▶ Extracted material:

____

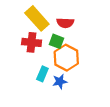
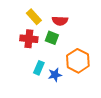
yellow rectangle: (37, 18) -> (34, 17), size x0.7
orange hexagon: (66, 58) -> (78, 61), moved

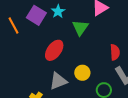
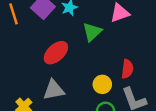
yellow circle: (82, 73) -> (102, 84), moved

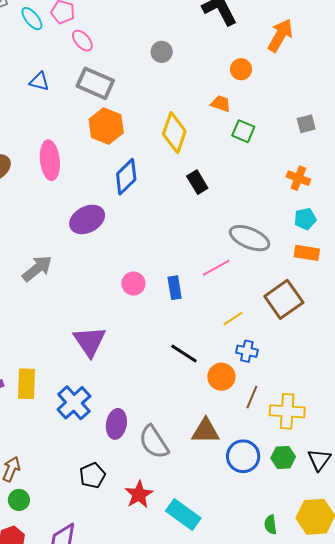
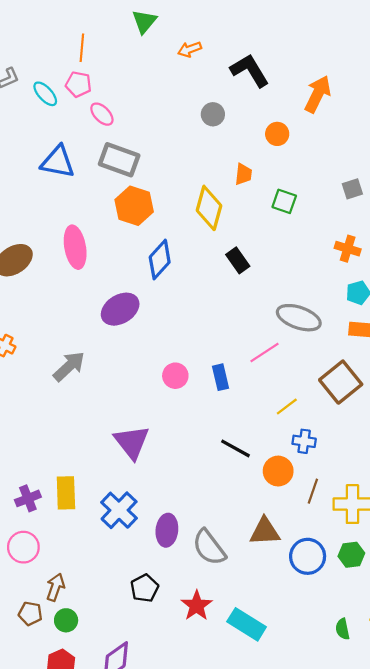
gray circle: (162, 52) -> (213, 114), moved
blue triangle: (39, 81) -> (58, 162), size x1.6
orange trapezoid: (221, 104) -> (243, 174), moved, turned 80

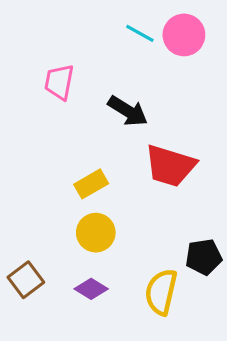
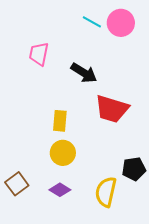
yellow rectangle: (91, 184) -> (60, 121), turned -55

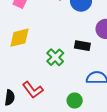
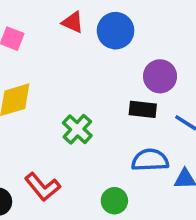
black rectangle: (82, 46) -> (143, 109), moved

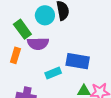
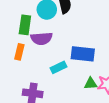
green rectangle: (22, 29) -> (25, 25), turned 48

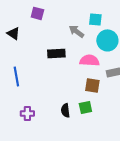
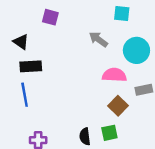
cyan square: (95, 19) -> (122, 14), moved
black rectangle: (56, 53) -> (31, 66), moved
brown square: (92, 85) -> (118, 106), turned 35

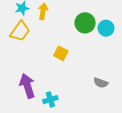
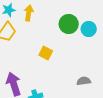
gray semicircle: (101, 83) -> (84, 81), turned 152

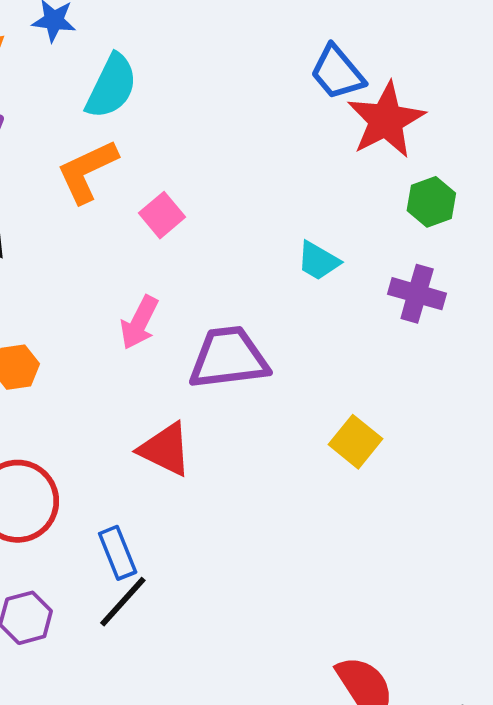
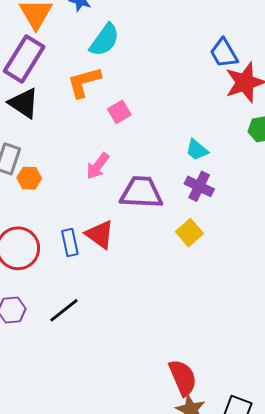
purple cross: (417, 294) -> (199, 186), moved
yellow square: (356, 442) -> (189, 233), moved
blue rectangle: (118, 553) -> (70, 243), moved

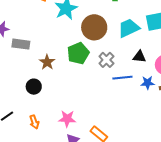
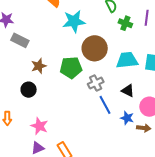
blue line: (122, 78) -> (105, 105), turned 48
black circle: (34, 87) -> (29, 90), moved

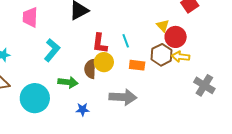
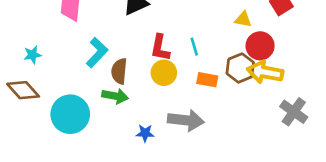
yellow triangle: (163, 26) -> (243, 19), moved, turned -40
yellow arrow: (181, 57) -> (265, 72), size x1.5
brown semicircle: (90, 69) -> (119, 71), moved
blue star: (83, 109) -> (145, 133), moved

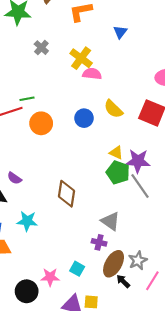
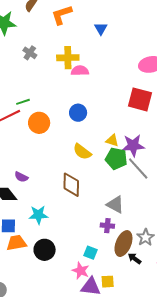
yellow cross: (81, 58) -> (68, 58), turned -30
yellow semicircle: (113, 109) -> (82, 152), moved
pink star: (50, 277) -> (81, 271), moved, turned 30
black circle: (27, 291) -> (45, 250), moved

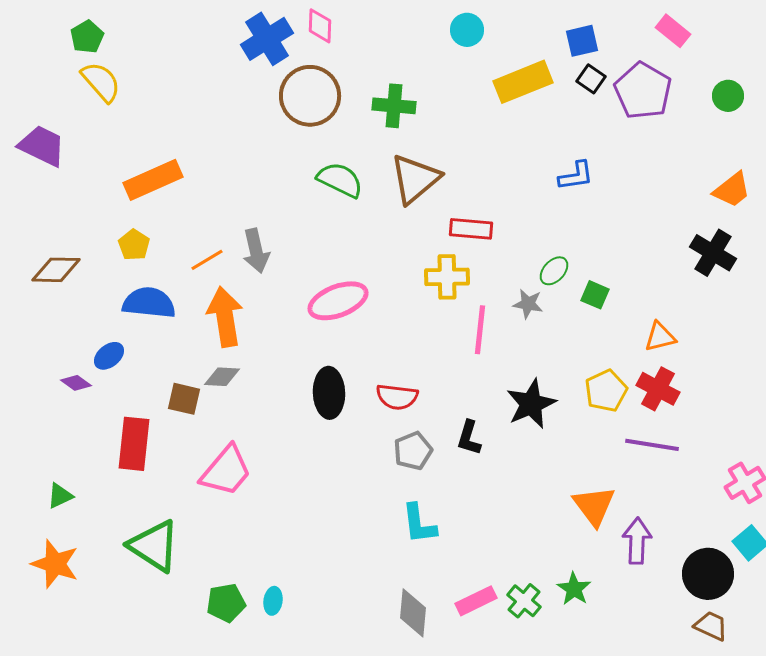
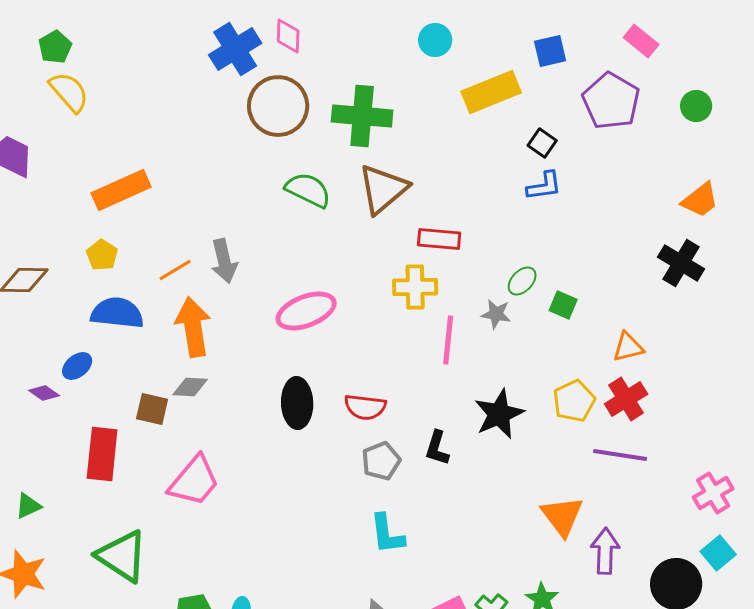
black square: (591, 79) -> (542, 143), moved
green cross: (394, 106) -> (362, 116), size x1.4
red cross: (658, 389) -> (626, 399), turned 30

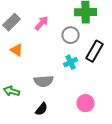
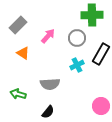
pink arrow: (42, 23) -> (48, 36), moved
pink circle: (86, 103) -> (101, 106), moved

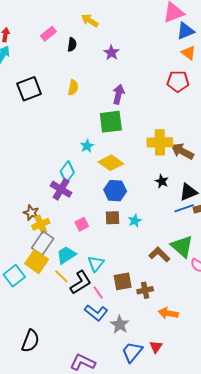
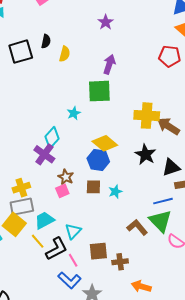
black semicircle: (72, 45) -> (46, 41), moved
yellow diamond: (111, 163) -> (105, 143), moved
black star: (162, 181) -> (145, 154), size x1.5
blue line: (184, 208) -> (163, 201), moved
brown star: (31, 213) -> (66, 177), moved
gray rectangle: (43, 243) -> (22, 207), turned 40

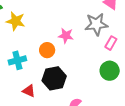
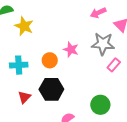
green circle: (110, 71) -> (100, 105), moved
red triangle: (29, 91) -> (24, 97), turned 40

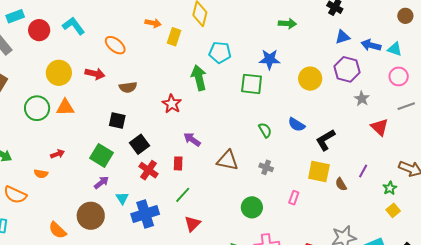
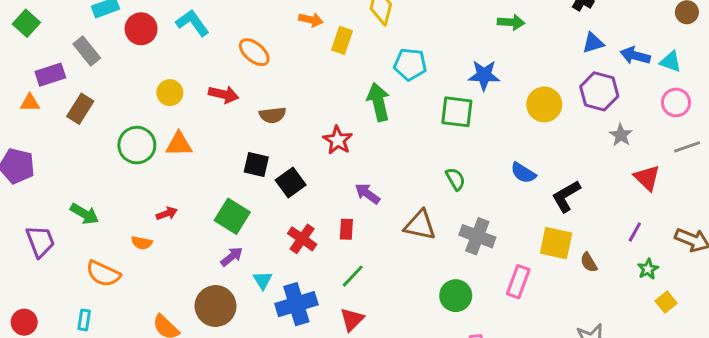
yellow circle: (59, 73) -> (170, 93), size x0.7
green semicircle: (265, 130) -> (455, 179), moved
black square: (139, 144) -> (291, 182), moved
gray cross: (266, 167) -> (477, 236), size x1.6
purple line: (363, 171) -> (635, 232), moved
green star: (390, 188) -> (648, 269), moved
pink rectangle: (294, 198) -> (518, 282), size x1.5
red triangle: (192, 224) -> (352, 319), moved

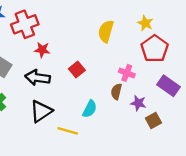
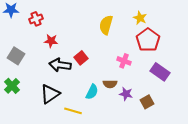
red cross: (25, 24) -> (36, 19), size x0.6
black arrow: (38, 78) -> (60, 65), moved
brown semicircle: (116, 92) -> (110, 84), moved, turned -104
purple star: (138, 103) -> (126, 94), moved

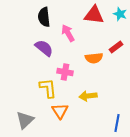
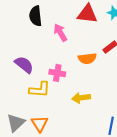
purple semicircle: (44, 48) -> (24, 65), moved
yellow L-shape: (48, 88) -> (40, 90), turned 100
orange triangle: (60, 111) -> (40, 124), moved

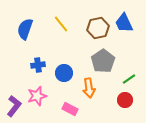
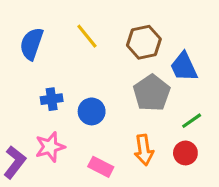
blue trapezoid: (124, 23) -> (184, 67), moved
orange arrow: (89, 88) -> (144, 150), moved

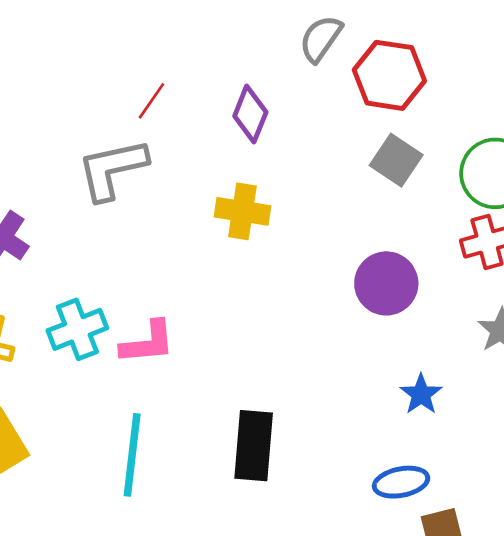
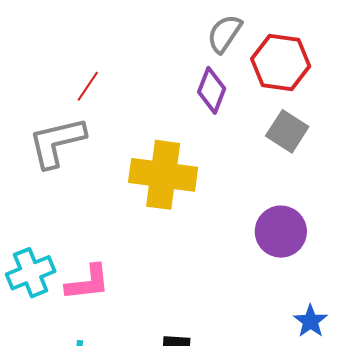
purple diamond: (250, 114) -> (212, 90), moved
yellow cross: (242, 211) -> (163, 175), size x1.5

____

▶ Exercise description:
In the entries above, every line from the line with "pink rectangle: (294, 198)" to the line with "brown semicircle: (116, 92)" is to be printed exactly, with both ends included and pictures excluded.

▶ Response:
pink rectangle: (294, 198) -> (518, 282), size x1.5
red triangle: (192, 224) -> (352, 319), moved

red cross: (25, 24) -> (36, 19), size x0.6
black arrow: (38, 78) -> (60, 65), moved
brown semicircle: (116, 92) -> (110, 84), moved, turned -104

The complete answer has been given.